▸ Directions for this task: For the material that follows, list every line containing the word "yellow".

▸ Information provided:
================
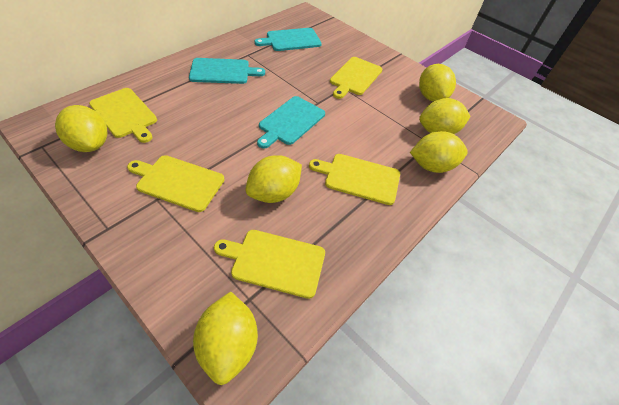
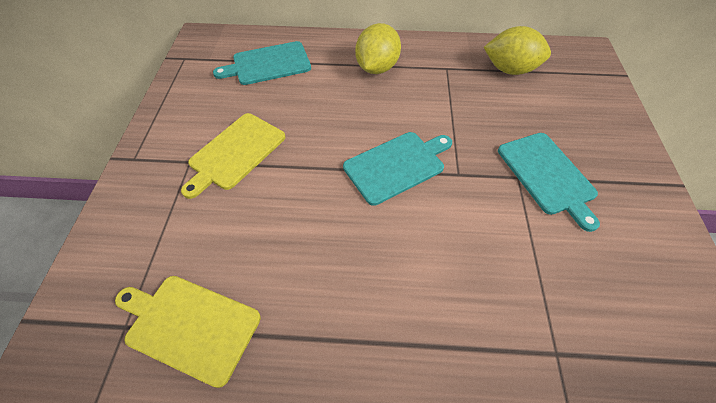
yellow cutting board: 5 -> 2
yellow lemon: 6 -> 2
================
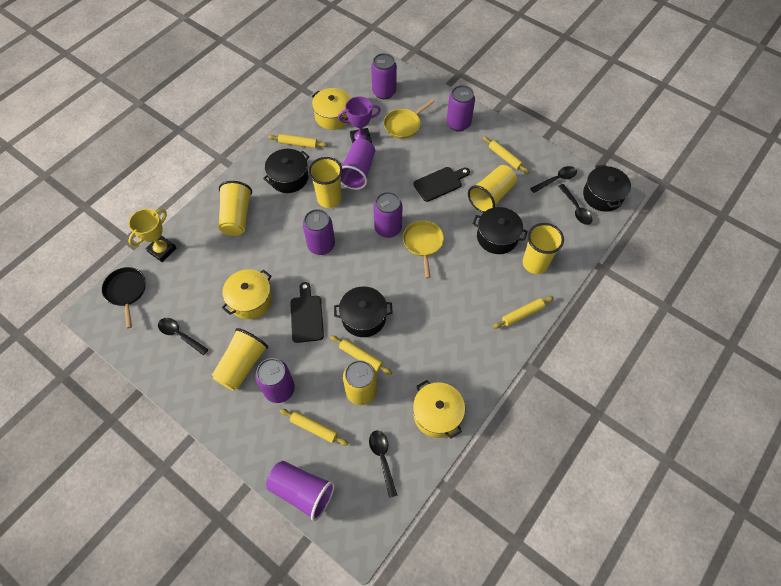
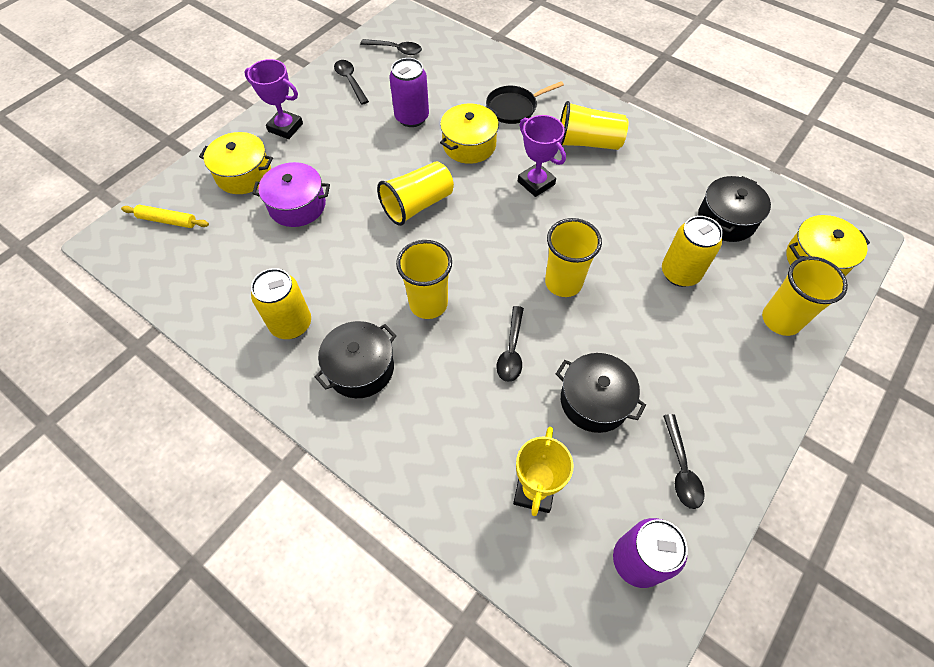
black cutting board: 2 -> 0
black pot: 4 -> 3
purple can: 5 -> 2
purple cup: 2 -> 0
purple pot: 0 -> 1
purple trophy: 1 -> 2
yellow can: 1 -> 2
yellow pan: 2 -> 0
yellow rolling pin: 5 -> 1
================
▸ Exercise output:
yellow cutting board: 5 -> 2
yellow lemon: 6 -> 2
yellow can: 1 -> 2
yellow pan: 2 -> 0
yellow rolling pin: 5 -> 1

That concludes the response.